The lines to copy are those in the records below that hold the word "right".

Supplied material.
________________

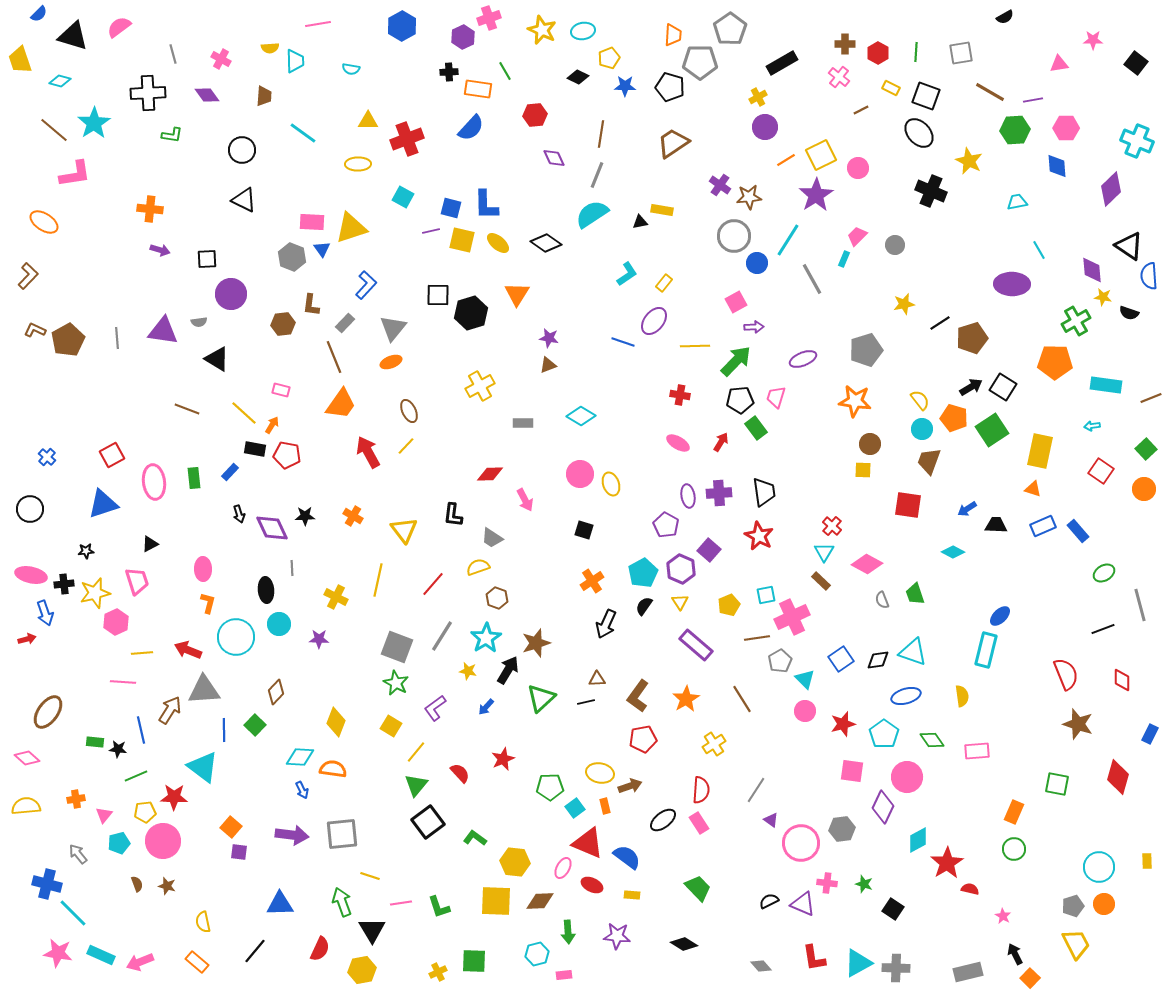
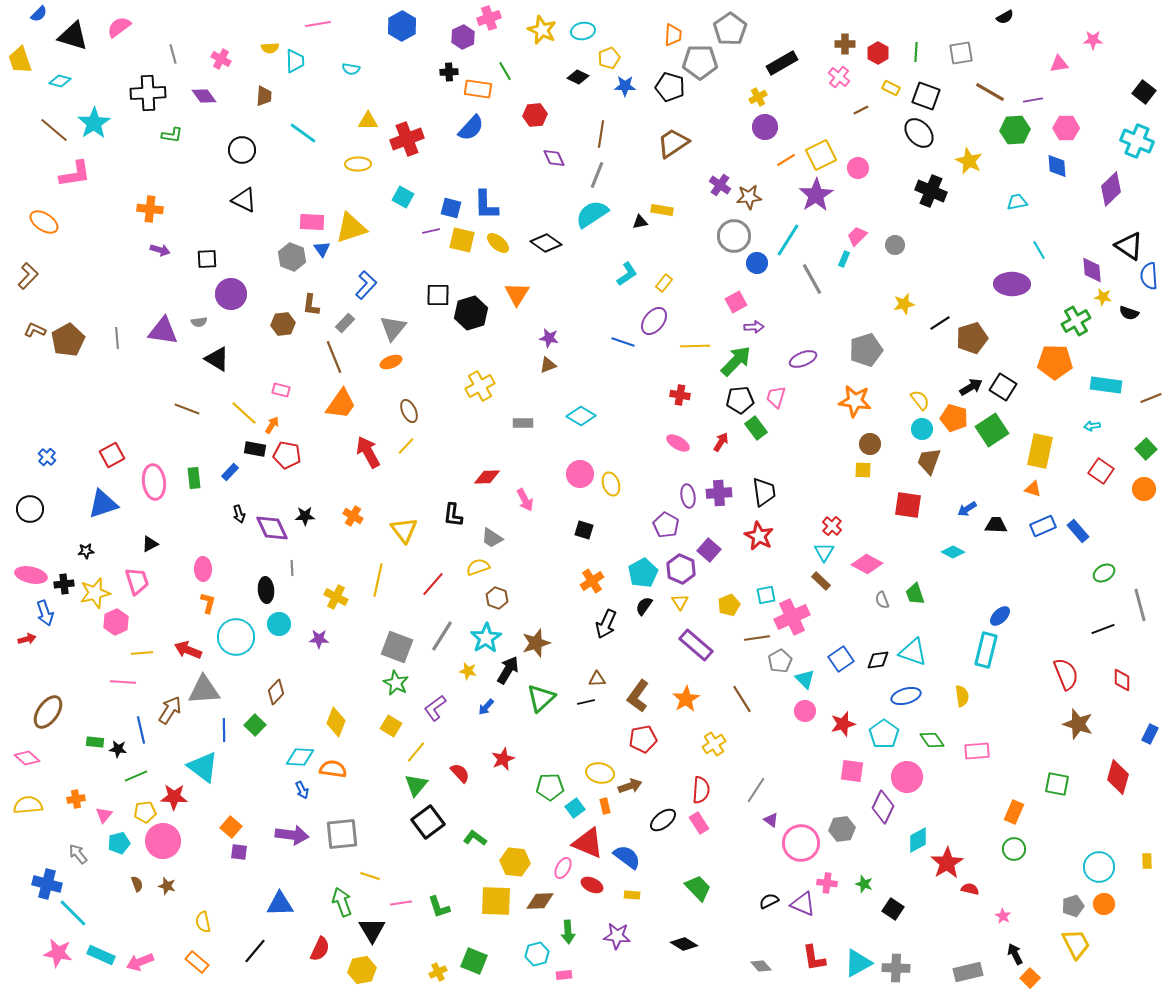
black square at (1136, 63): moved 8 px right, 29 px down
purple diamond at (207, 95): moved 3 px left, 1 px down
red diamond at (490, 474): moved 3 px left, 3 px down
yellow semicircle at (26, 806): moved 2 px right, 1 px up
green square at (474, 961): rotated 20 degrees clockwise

________________

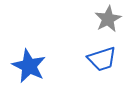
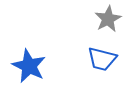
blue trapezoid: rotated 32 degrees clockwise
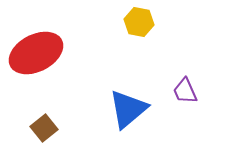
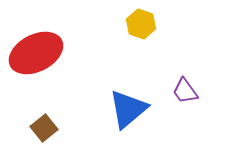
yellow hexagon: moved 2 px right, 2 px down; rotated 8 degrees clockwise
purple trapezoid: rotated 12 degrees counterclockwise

________________

Answer space.
black square at (1136, 63): moved 8 px right, 29 px down
yellow semicircle at (26, 806): moved 2 px right, 1 px up
yellow hexagon: moved 2 px right, 2 px down; rotated 8 degrees clockwise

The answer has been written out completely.